[Start of section]

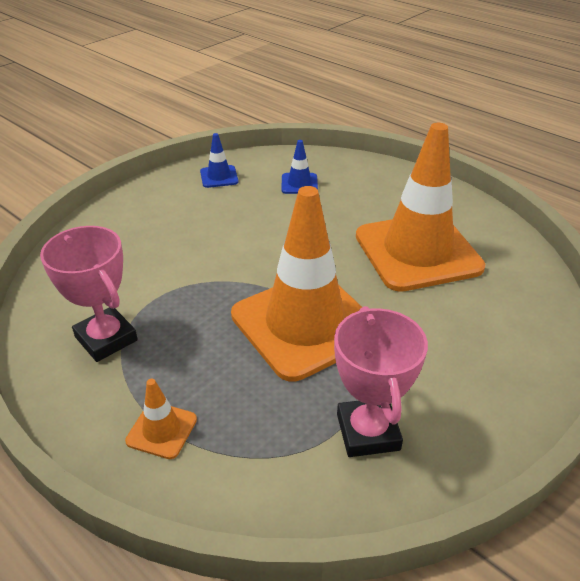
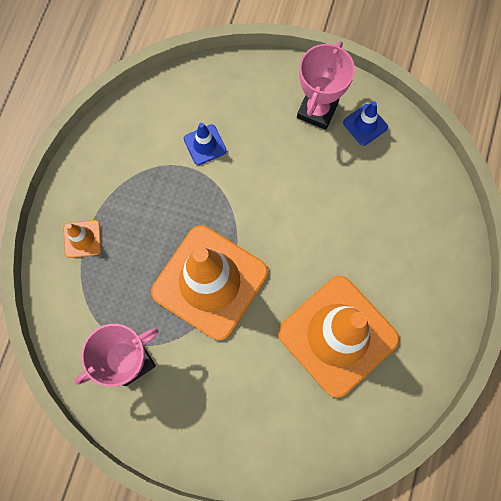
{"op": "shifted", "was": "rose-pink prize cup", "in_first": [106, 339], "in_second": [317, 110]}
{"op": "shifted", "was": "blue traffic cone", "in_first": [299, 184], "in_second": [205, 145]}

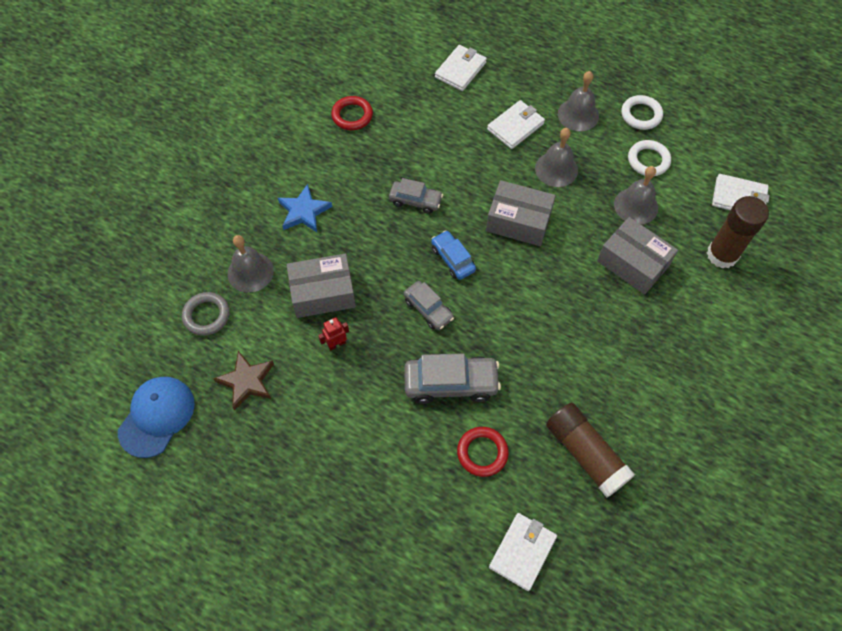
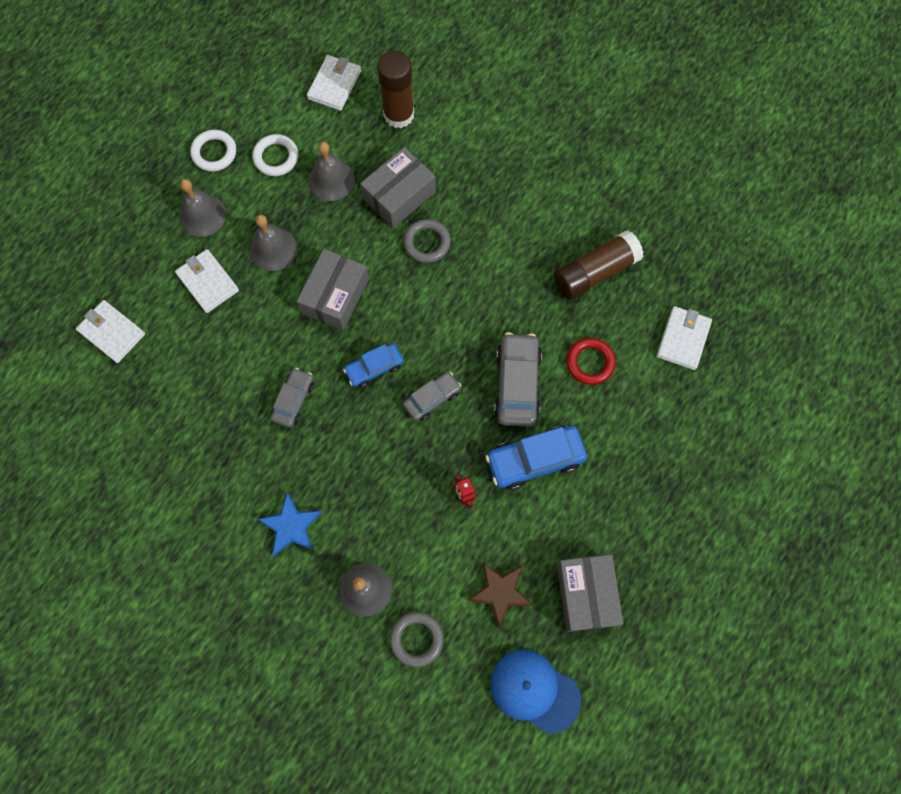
{"op": "shifted", "was": "grey parcel", "in_first": [323, 293], "in_second": [586, 594]}
{"op": "gone", "was": "crimson hoop", "in_first": [352, 115]}
{"op": "rotated", "was": "snow-white billfold", "in_first": [522, 551], "in_second": [683, 339], "clockwise": 75}
{"op": "new", "now": "grey hoop", "in_second": [427, 243]}
{"op": "new", "now": "blue toy car", "in_second": [535, 460]}

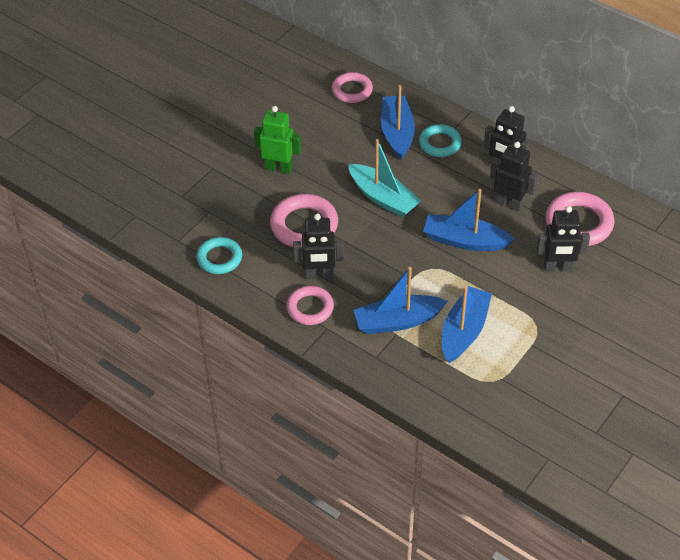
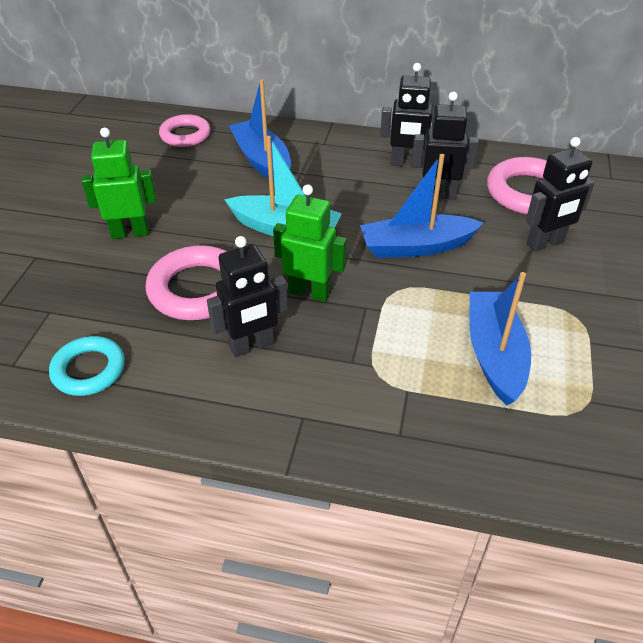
{"op": "gone", "was": "rose-pink hoop", "in_first": [310, 308]}
{"op": "gone", "was": "blue boat", "in_first": [397, 321]}
{"op": "gone", "was": "teal hoop", "in_first": [440, 143]}
{"op": "new", "now": "leaf-green toy robot", "in_second": [309, 292]}

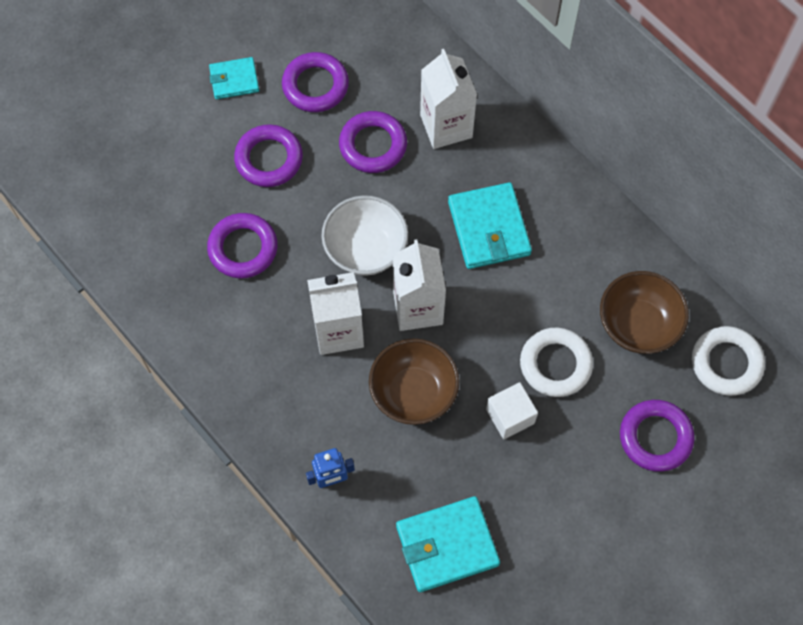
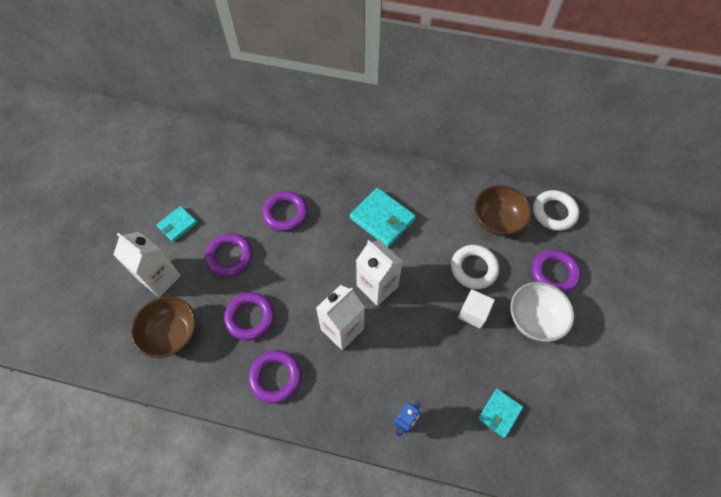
{"op": "shifted", "was": "royal purple hoop", "in_first": [315, 86], "in_second": [276, 377]}
{"op": "shifted", "was": "snow-white serving bowl", "in_first": [365, 249], "in_second": [534, 319]}
{"op": "shifted", "was": "dark brown serving bowl", "in_first": [413, 392], "in_second": [172, 334]}
{"op": "scaled", "was": "teal billfold", "in_first": [447, 545], "in_second": [499, 413], "ratio": 0.6}
{"op": "shifted", "was": "snow-white milk carton", "in_first": [446, 126], "in_second": [160, 278]}

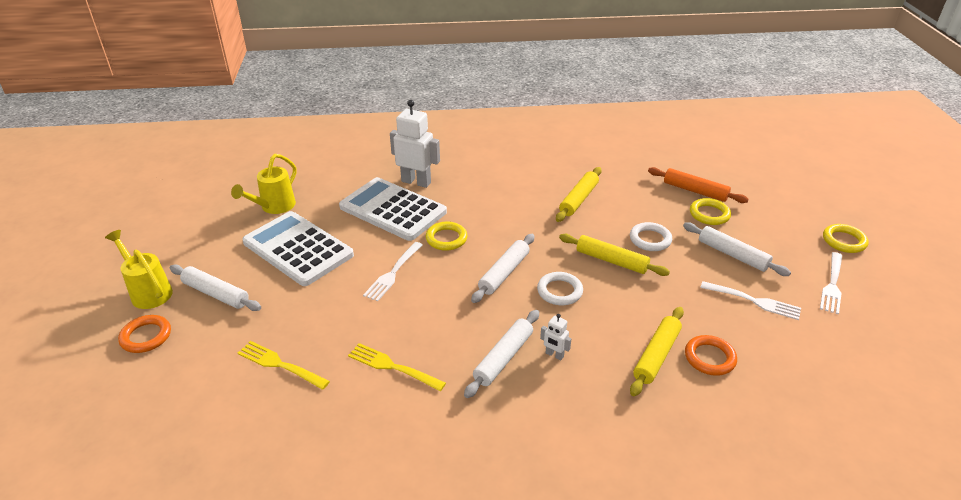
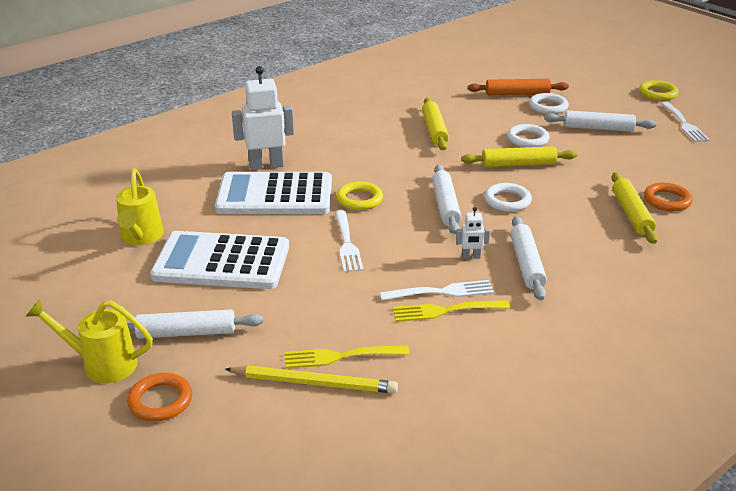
{"op": "shifted", "was": "snow-white toy robot", "in_first": [554, 355], "in_second": [471, 257]}
{"op": "repainted", "was": "bright yellow hoop", "now": "snow-white hoop", "in_first": [709, 214], "in_second": [548, 107]}
{"op": "shifted", "was": "snow-white fork", "in_first": [753, 301], "in_second": [441, 292]}
{"op": "new", "now": "bright yellow pencil", "in_second": [314, 383]}

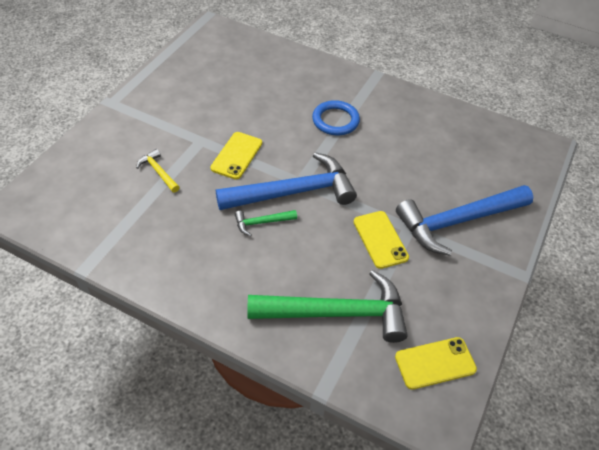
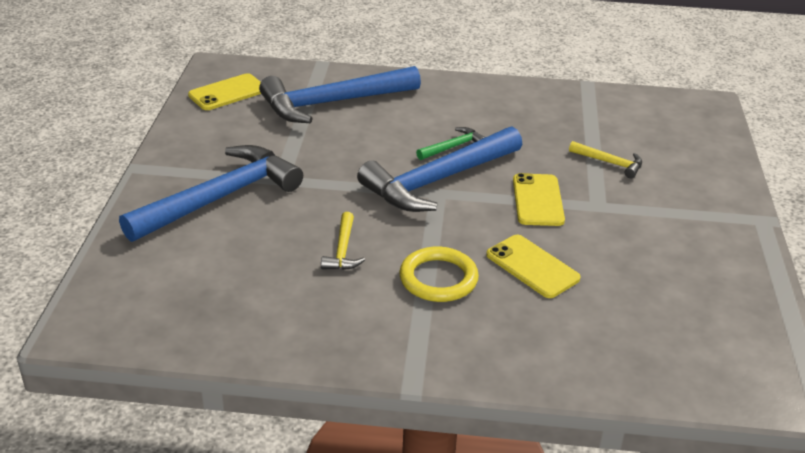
{"op": "repainted", "was": "leaf-green carpenter's hammer", "now": "blue carpenter's hammer", "in_first": [337, 313], "in_second": [332, 103]}
{"op": "repainted", "was": "blue hoop", "now": "bright yellow hoop", "in_first": [335, 120], "in_second": [438, 279]}
{"op": "shifted", "was": "bright yellow phone", "in_first": [380, 239], "in_second": [532, 267]}
{"op": "new", "now": "bright yellow carpenter's hammer", "in_second": [343, 250]}

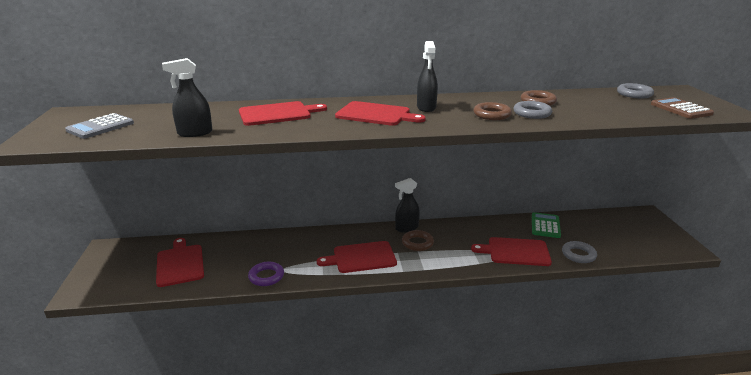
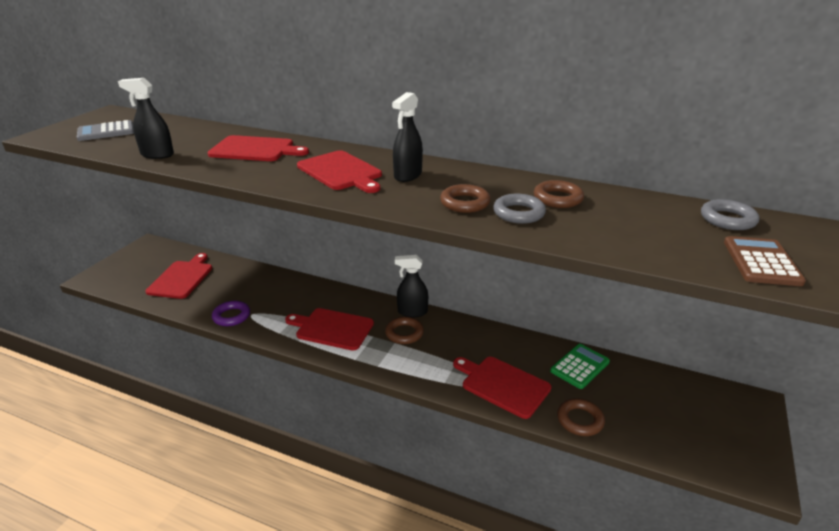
{"op": "repainted", "was": "grey hoop", "now": "dark brown hoop", "in_first": [578, 255], "in_second": [580, 420]}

[End of section]

Copy every record exactly, dropping the images.

= Completed exercise =
{"op": "shifted", "was": "rose-pink prize cup", "in_first": [106, 339], "in_second": [317, 110]}
{"op": "shifted", "was": "blue traffic cone", "in_first": [299, 184], "in_second": [205, 145]}

{"op": "shifted", "was": "grey parcel", "in_first": [323, 293], "in_second": [586, 594]}
{"op": "gone", "was": "crimson hoop", "in_first": [352, 115]}
{"op": "rotated", "was": "snow-white billfold", "in_first": [522, 551], "in_second": [683, 339], "clockwise": 75}
{"op": "new", "now": "grey hoop", "in_second": [427, 243]}
{"op": "new", "now": "blue toy car", "in_second": [535, 460]}

{"op": "gone", "was": "rose-pink hoop", "in_first": [310, 308]}
{"op": "gone", "was": "blue boat", "in_first": [397, 321]}
{"op": "gone", "was": "teal hoop", "in_first": [440, 143]}
{"op": "new", "now": "leaf-green toy robot", "in_second": [309, 292]}

{"op": "shifted", "was": "royal purple hoop", "in_first": [315, 86], "in_second": [276, 377]}
{"op": "shifted", "was": "snow-white serving bowl", "in_first": [365, 249], "in_second": [534, 319]}
{"op": "shifted", "was": "dark brown serving bowl", "in_first": [413, 392], "in_second": [172, 334]}
{"op": "scaled", "was": "teal billfold", "in_first": [447, 545], "in_second": [499, 413], "ratio": 0.6}
{"op": "shifted", "was": "snow-white milk carton", "in_first": [446, 126], "in_second": [160, 278]}

{"op": "shifted", "was": "snow-white toy robot", "in_first": [554, 355], "in_second": [471, 257]}
{"op": "repainted", "was": "bright yellow hoop", "now": "snow-white hoop", "in_first": [709, 214], "in_second": [548, 107]}
{"op": "shifted", "was": "snow-white fork", "in_first": [753, 301], "in_second": [441, 292]}
{"op": "new", "now": "bright yellow pencil", "in_second": [314, 383]}

{"op": "repainted", "was": "leaf-green carpenter's hammer", "now": "blue carpenter's hammer", "in_first": [337, 313], "in_second": [332, 103]}
{"op": "repainted", "was": "blue hoop", "now": "bright yellow hoop", "in_first": [335, 120], "in_second": [438, 279]}
{"op": "shifted", "was": "bright yellow phone", "in_first": [380, 239], "in_second": [532, 267]}
{"op": "new", "now": "bright yellow carpenter's hammer", "in_second": [343, 250]}

{"op": "repainted", "was": "grey hoop", "now": "dark brown hoop", "in_first": [578, 255], "in_second": [580, 420]}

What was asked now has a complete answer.